• WORK INSTRUCTION: At the line with "The second view gained the pencil", start transcribing; stop after the last line of the data below. Keep it exact and leave pictures out.

• MATERIAL FOR THE TASK:
+ + + + + + +

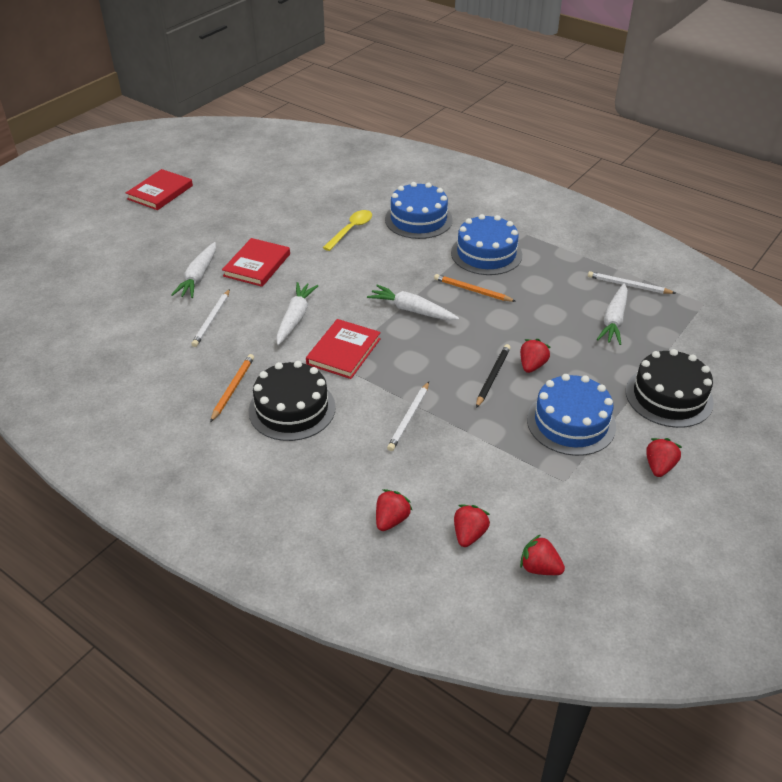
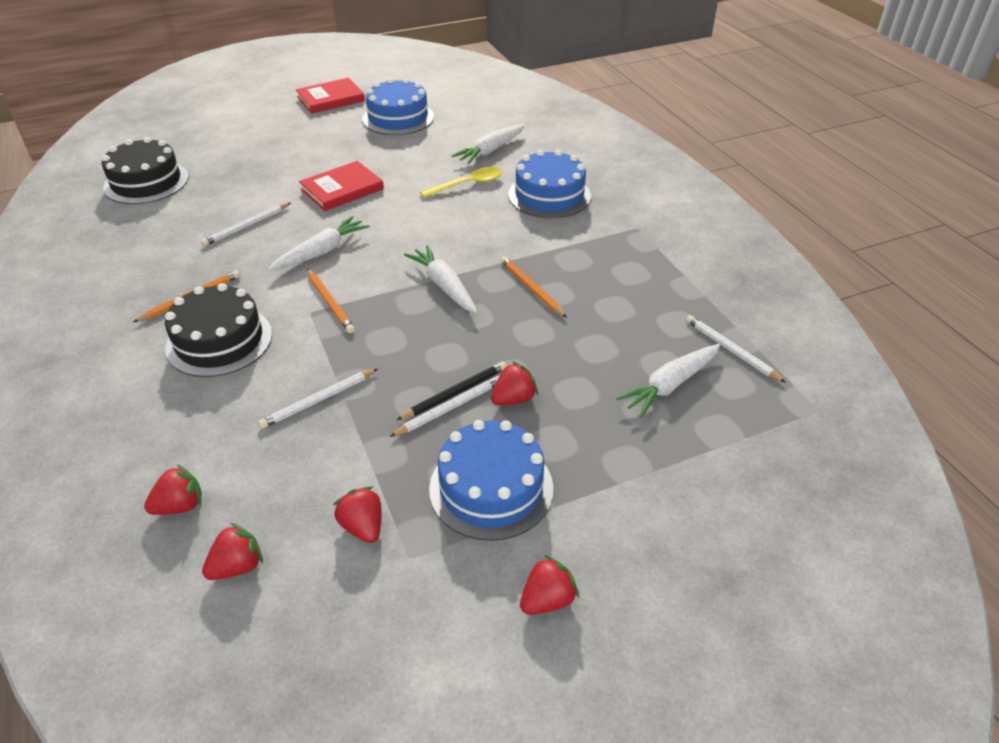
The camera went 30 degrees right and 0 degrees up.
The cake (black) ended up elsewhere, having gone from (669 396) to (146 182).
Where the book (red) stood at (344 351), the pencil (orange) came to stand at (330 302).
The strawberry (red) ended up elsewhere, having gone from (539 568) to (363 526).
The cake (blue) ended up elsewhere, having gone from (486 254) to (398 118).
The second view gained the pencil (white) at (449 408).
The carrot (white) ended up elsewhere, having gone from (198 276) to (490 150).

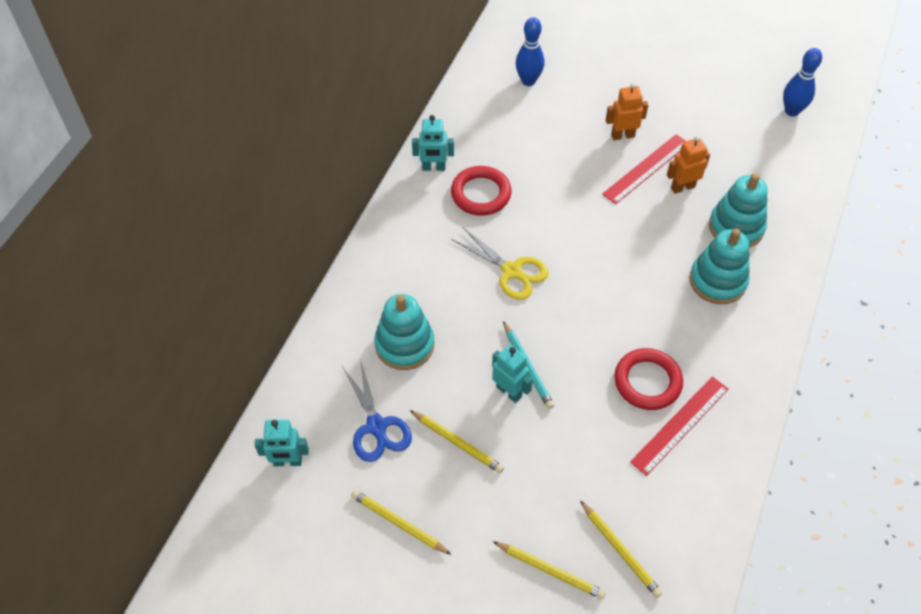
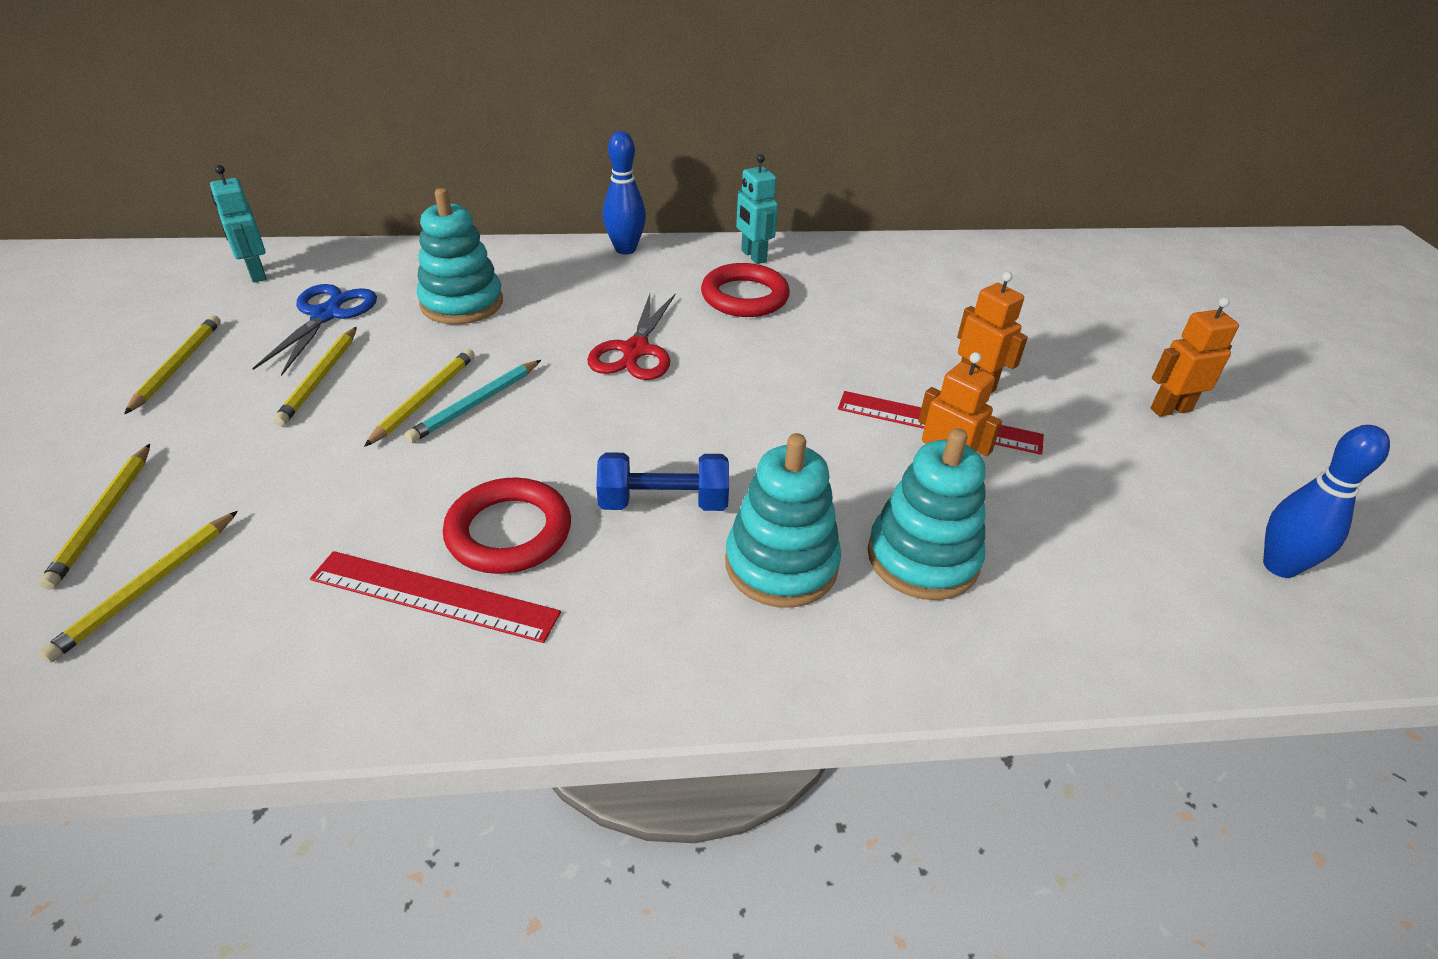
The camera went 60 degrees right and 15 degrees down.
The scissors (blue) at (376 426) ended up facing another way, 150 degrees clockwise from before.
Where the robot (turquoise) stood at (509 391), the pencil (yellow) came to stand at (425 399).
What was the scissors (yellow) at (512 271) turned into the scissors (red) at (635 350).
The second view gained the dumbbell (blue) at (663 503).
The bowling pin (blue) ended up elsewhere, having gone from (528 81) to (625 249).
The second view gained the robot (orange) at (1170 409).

+ + + + + + +

• ANSWER FOR THE TASK:
The second view gained the pencil (white) at (449 408).
The carrot (white) ended up elsewhere, having gone from (198 276) to (490 150).

The camera went 60 degrees right and 15 degrees down.
The scissors (blue) at (376 426) ended up facing another way, 150 degrees clockwise from before.
Where the robot (turquoise) stood at (509 391), the pencil (yellow) came to stand at (425 399).
What was the scissors (yellow) at (512 271) turned into the scissors (red) at (635 350).
The second view gained the dumbbell (blue) at (663 503).
The bowling pin (blue) ended up elsewhere, having gone from (528 81) to (625 249).
The second view gained the robot (orange) at (1170 409).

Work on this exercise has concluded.